AIM OF THE EXERCISE:
Repeat the data word for word and skip the pictures.

Content revision data
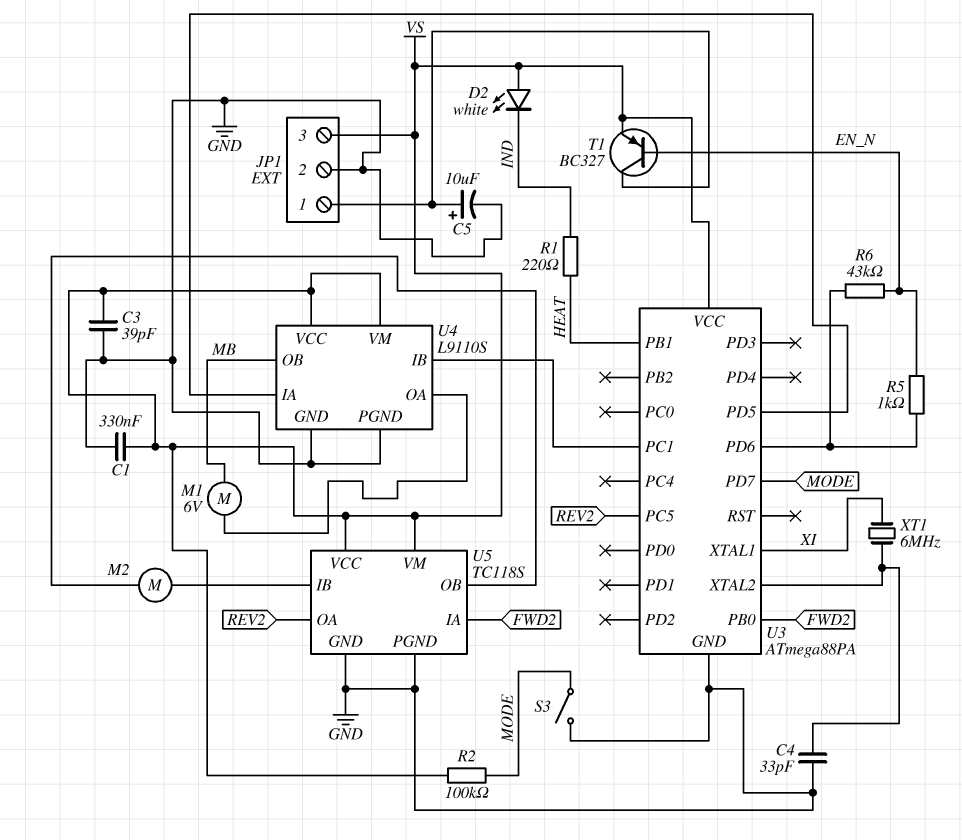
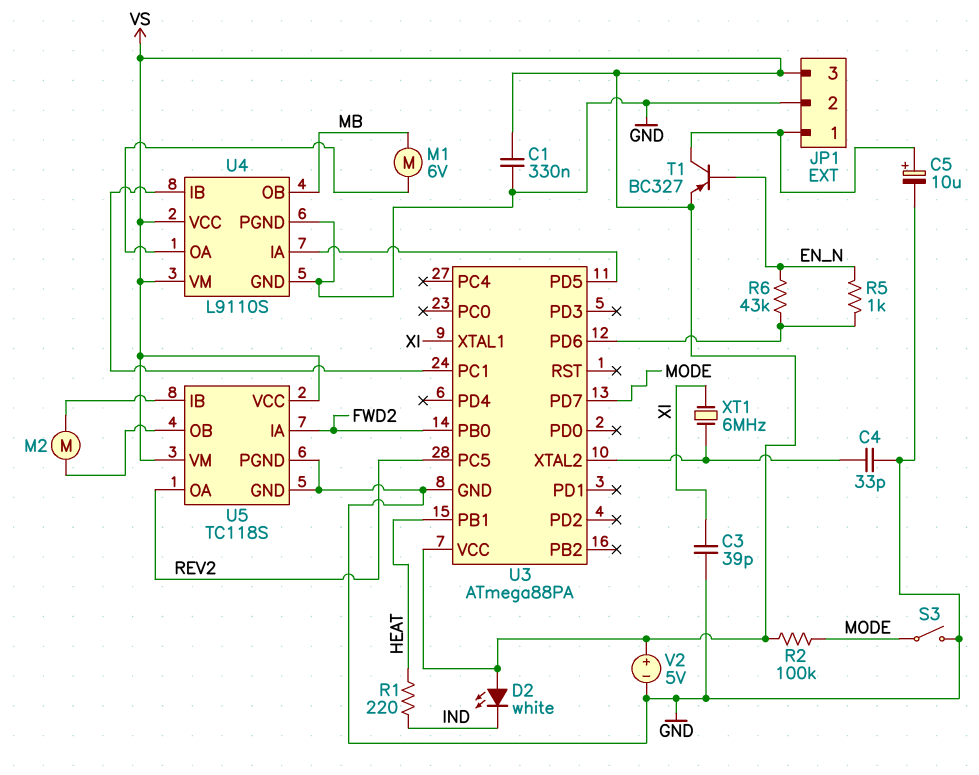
C3: 39pF (GND, VS) -> 39pF (GND, XI)
V2: none -> 5V (plus VS, minus GND)

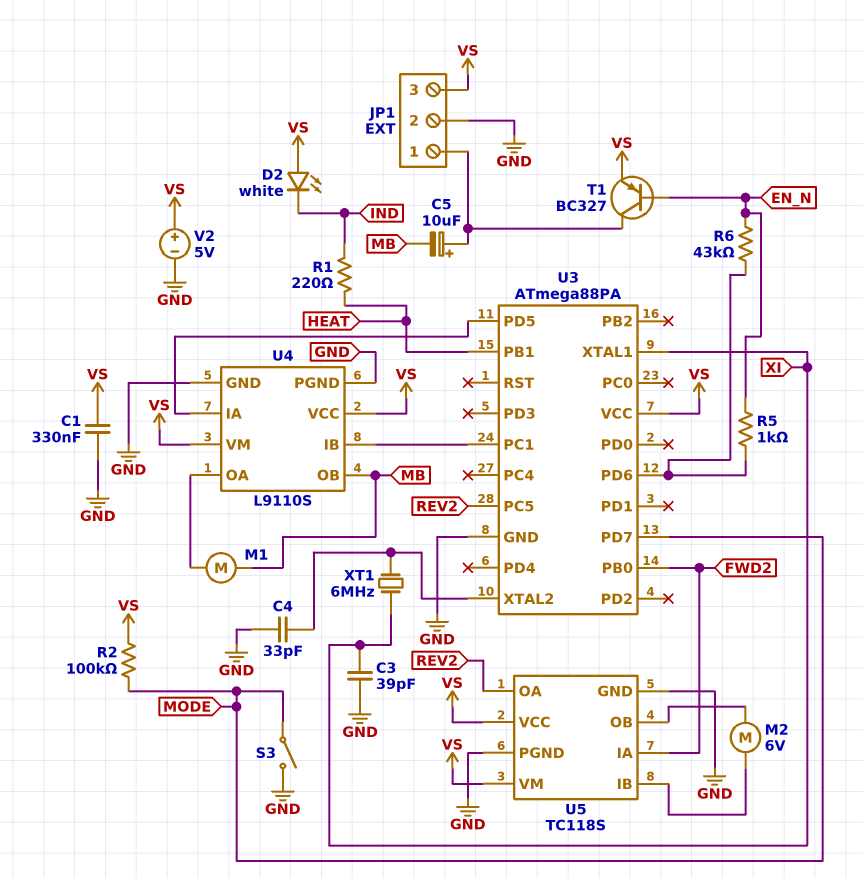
C5: 10uF (plus JP1/1, minus GND) -> 10uF (plus JP1/1, minus MB)
M1: motor 6V (MB, U4/OA) -> motor (MB, U4/OA)
M2: motor (U5/IB, U5/OB) -> motor 6V (U5/IB, U5/OB)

FINISHED EXERCISE:
C3: 39pF (GND, VS) -> 39pF (GND, XI)
V2: none -> 5V (plus VS, minus GND)

C5: 10uF (plus JP1/1, minus GND) -> 10uF (plus JP1/1, minus MB)
M1: motor 6V (MB, U4/OA) -> motor (MB, U4/OA)
M2: motor (U5/IB, U5/OB) -> motor 6V (U5/IB, U5/OB)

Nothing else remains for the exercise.